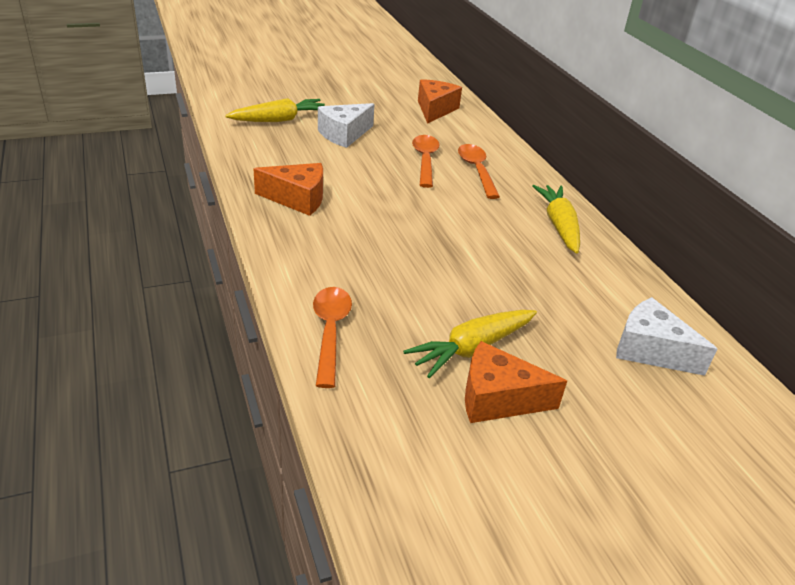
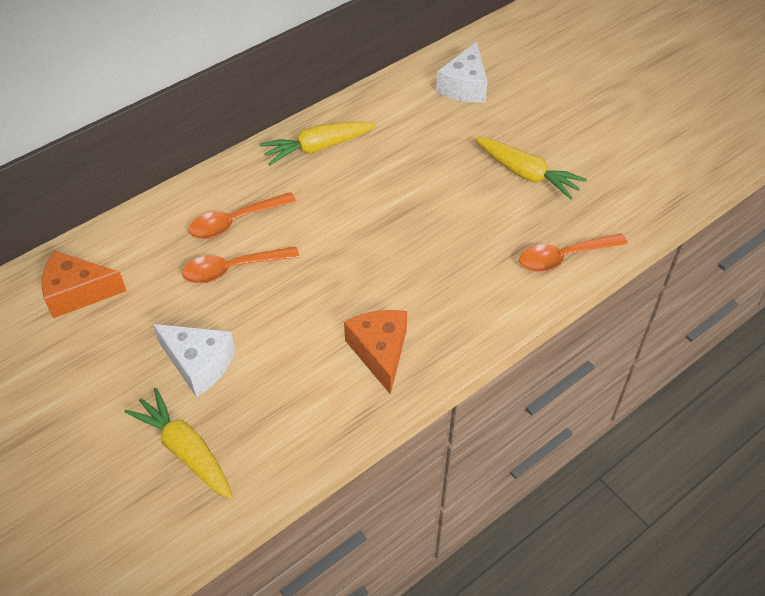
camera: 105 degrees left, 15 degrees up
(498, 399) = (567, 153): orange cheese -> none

==

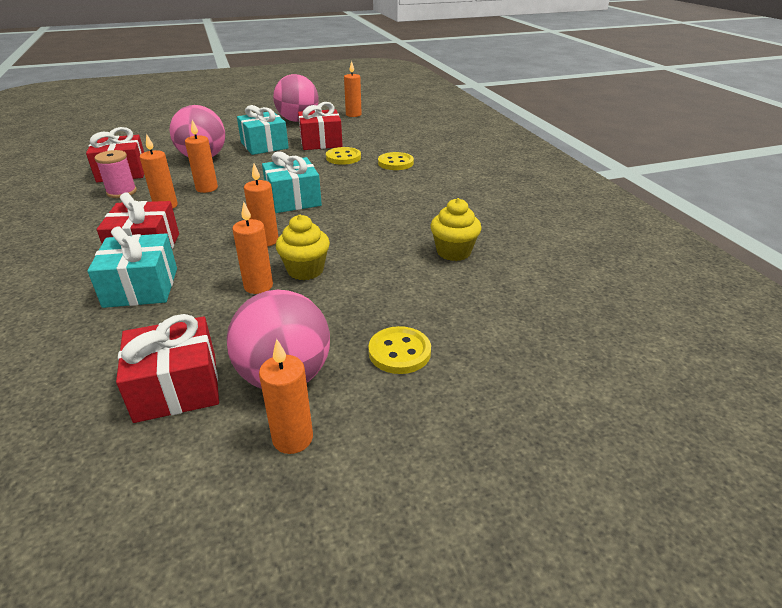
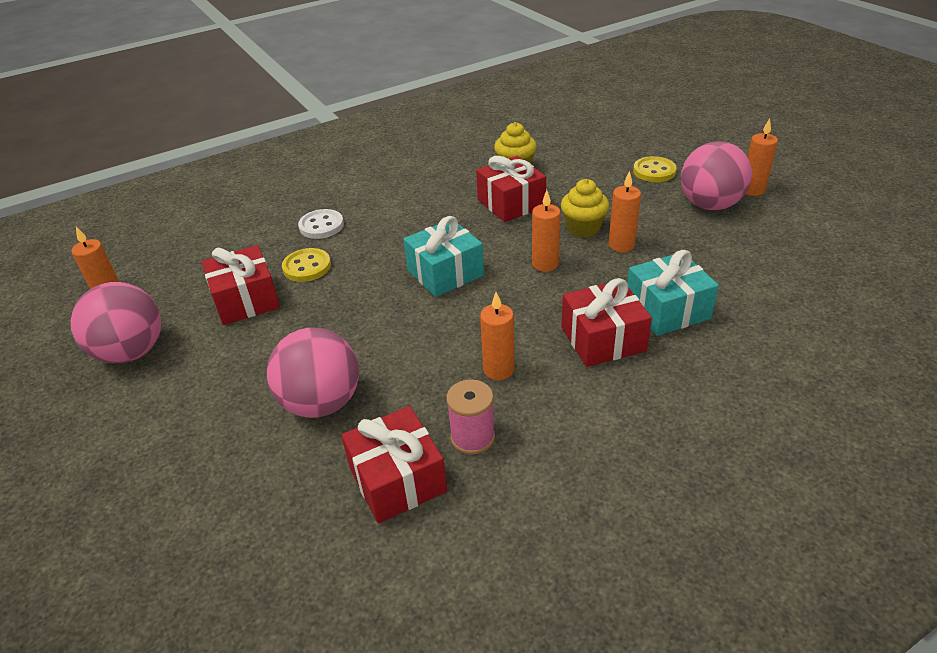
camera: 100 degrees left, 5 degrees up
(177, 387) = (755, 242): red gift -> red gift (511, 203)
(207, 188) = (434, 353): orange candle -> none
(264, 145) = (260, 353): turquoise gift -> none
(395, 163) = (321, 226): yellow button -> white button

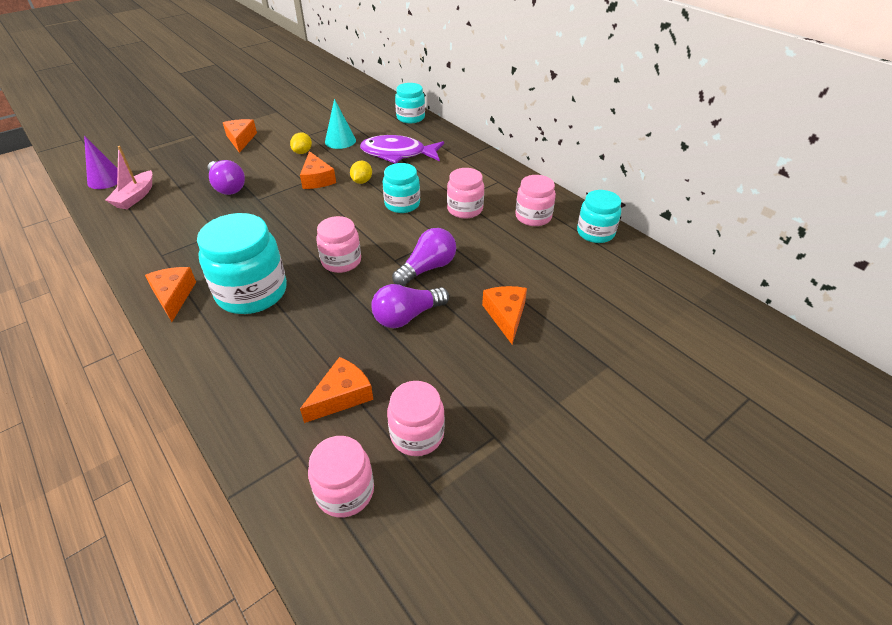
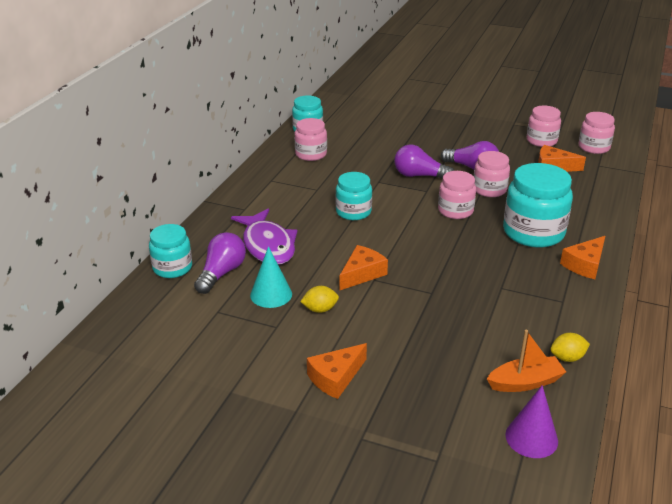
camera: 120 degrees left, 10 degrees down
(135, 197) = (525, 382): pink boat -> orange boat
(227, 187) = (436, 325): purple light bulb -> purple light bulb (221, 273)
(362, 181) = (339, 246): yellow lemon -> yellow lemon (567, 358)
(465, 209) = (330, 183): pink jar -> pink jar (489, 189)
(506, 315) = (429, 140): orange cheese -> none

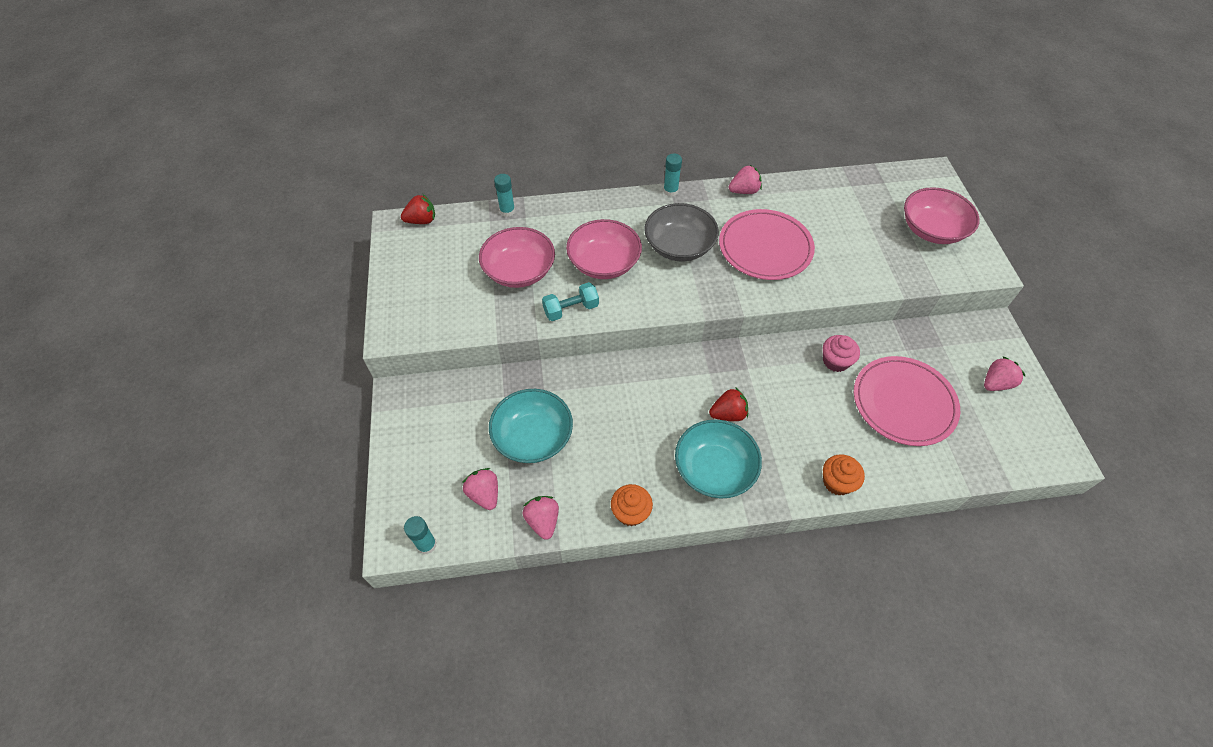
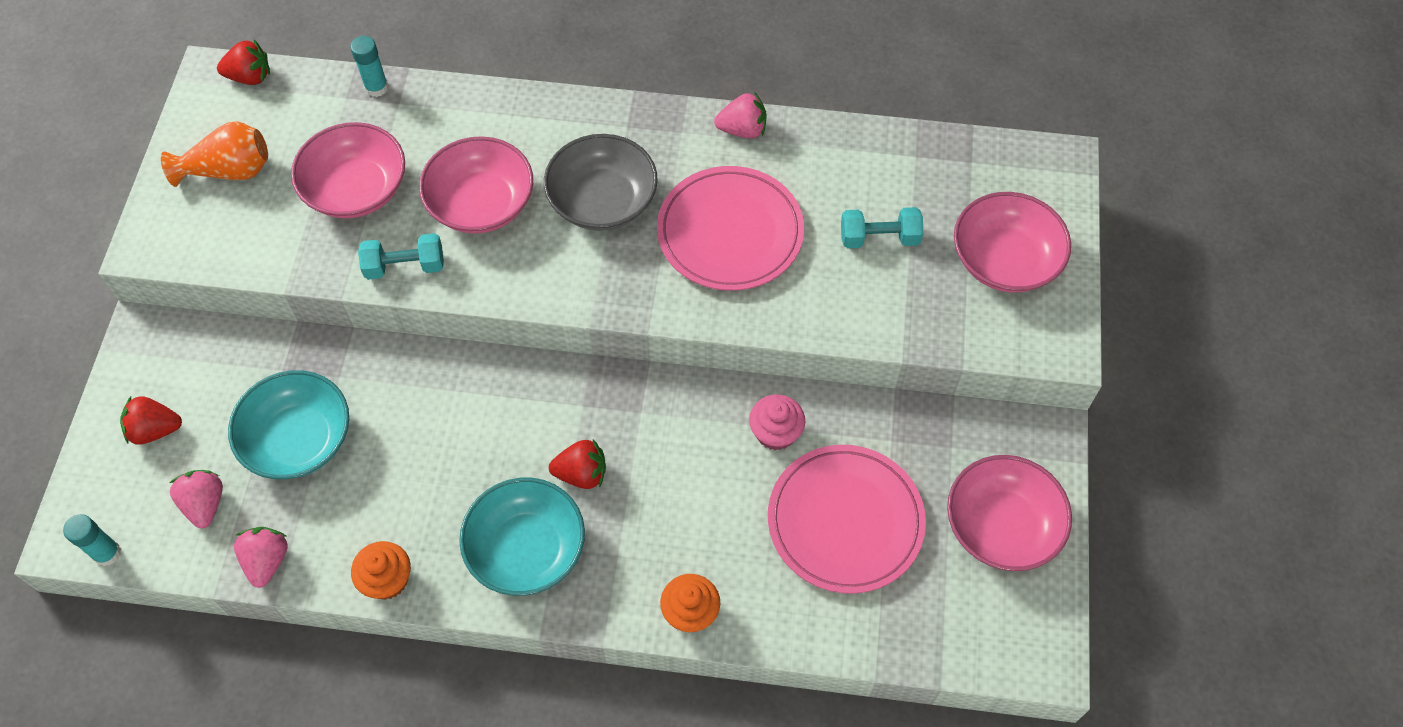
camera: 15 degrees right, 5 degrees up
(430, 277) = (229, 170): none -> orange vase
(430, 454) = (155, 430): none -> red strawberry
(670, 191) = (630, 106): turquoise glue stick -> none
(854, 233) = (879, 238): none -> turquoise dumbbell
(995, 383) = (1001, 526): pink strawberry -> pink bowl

_Exercise brief_: Using the listing above, return word for word each line from the one that has "camera: 105 degrees left, 15 degrees up" through the one that has "(498, 399) = (567, 153): orange", and no line outside that range.

_Response for this exercise_:
camera: 105 degrees left, 15 degrees up
(498, 399) = (567, 153): orange cheese -> none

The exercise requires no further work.